**What you should do**. How many of the lines below contain the string "action"? Case matters; reply with the number alone.
▶
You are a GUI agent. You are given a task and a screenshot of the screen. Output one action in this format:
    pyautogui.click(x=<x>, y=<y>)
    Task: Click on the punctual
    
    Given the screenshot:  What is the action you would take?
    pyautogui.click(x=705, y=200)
◀
▶
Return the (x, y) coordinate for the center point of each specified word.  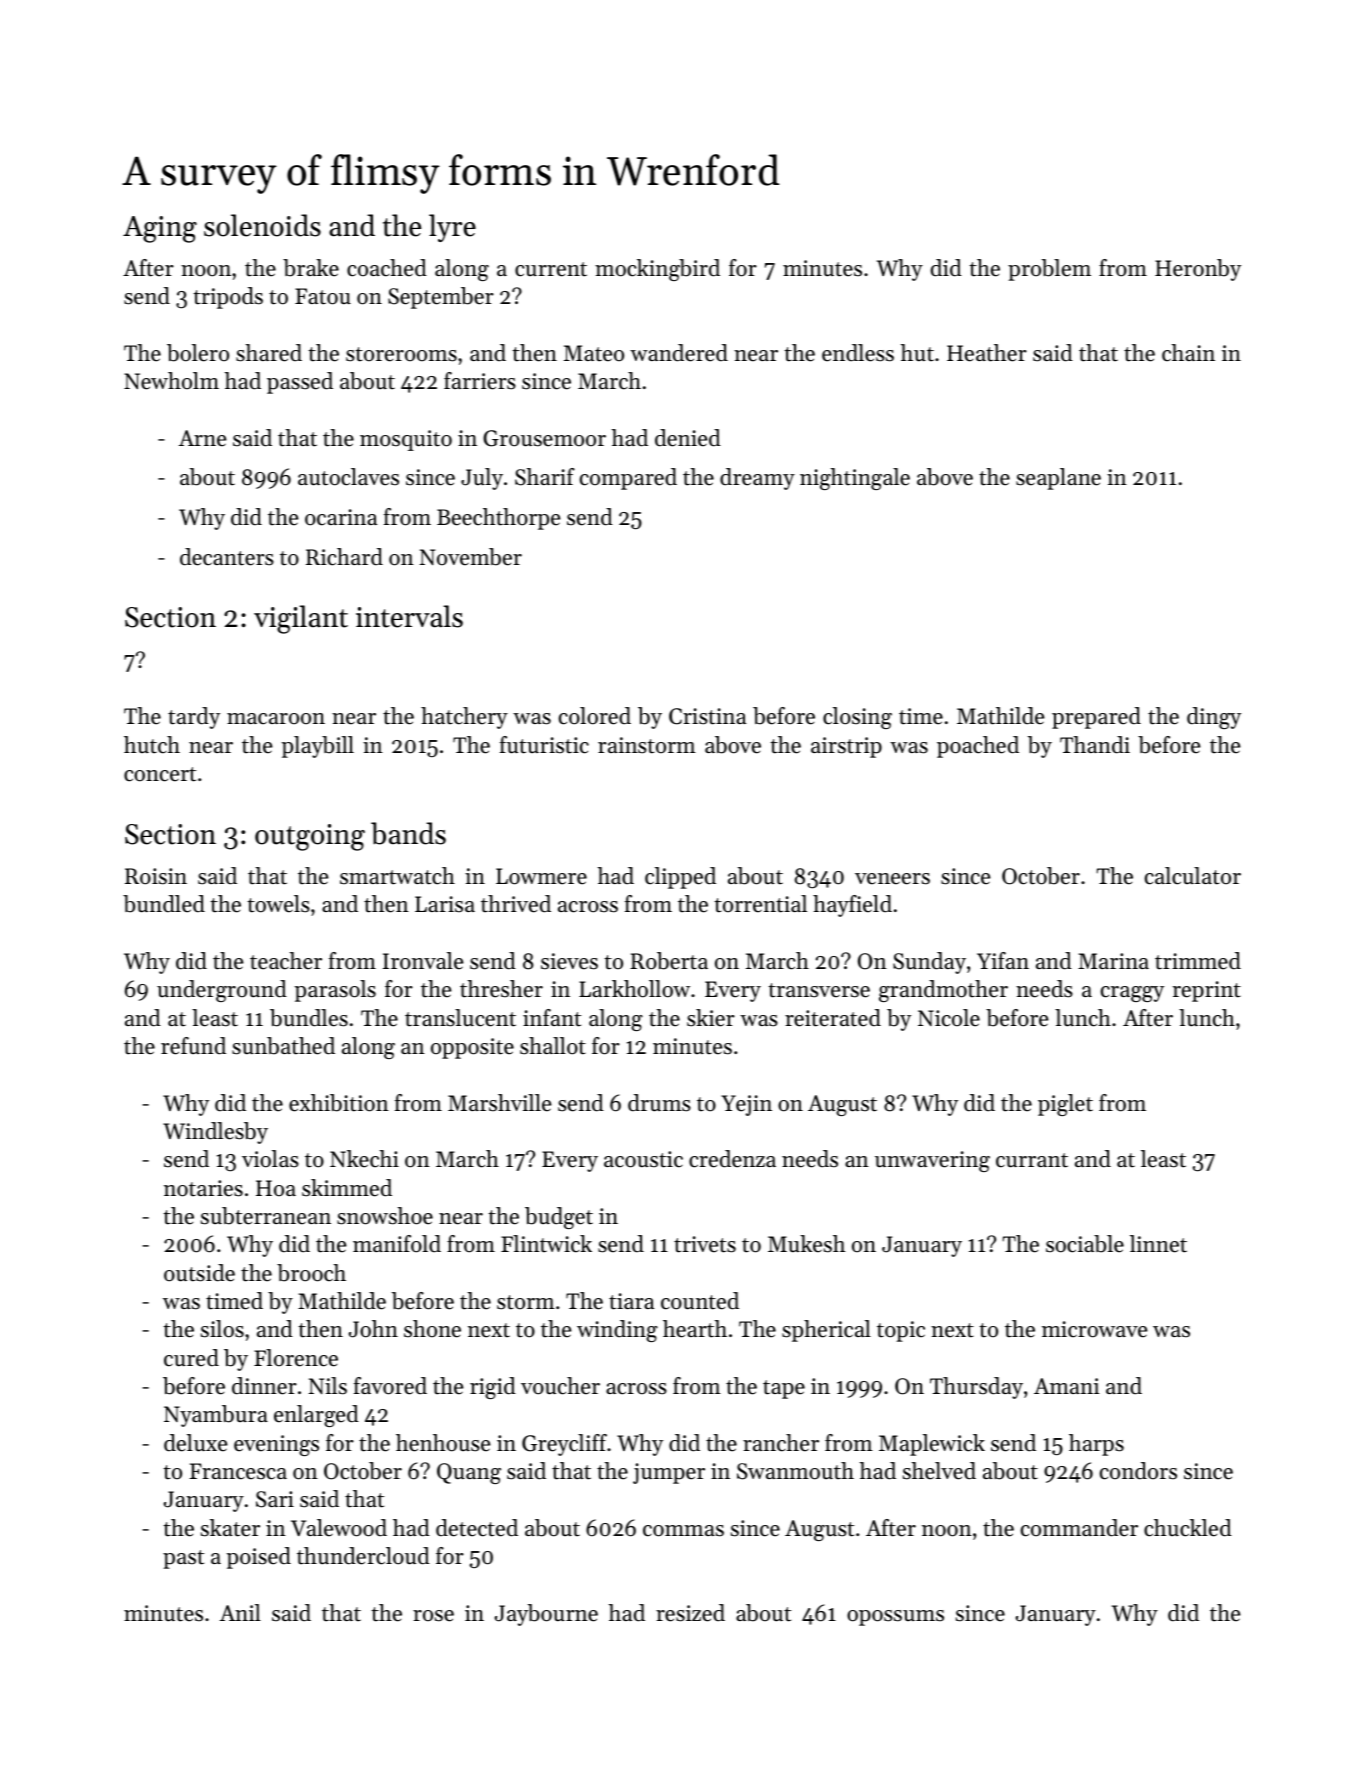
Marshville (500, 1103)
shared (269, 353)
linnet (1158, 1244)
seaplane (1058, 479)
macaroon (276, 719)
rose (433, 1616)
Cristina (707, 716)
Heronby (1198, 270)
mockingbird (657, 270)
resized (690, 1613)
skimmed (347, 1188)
◀
**Exercise result**. 2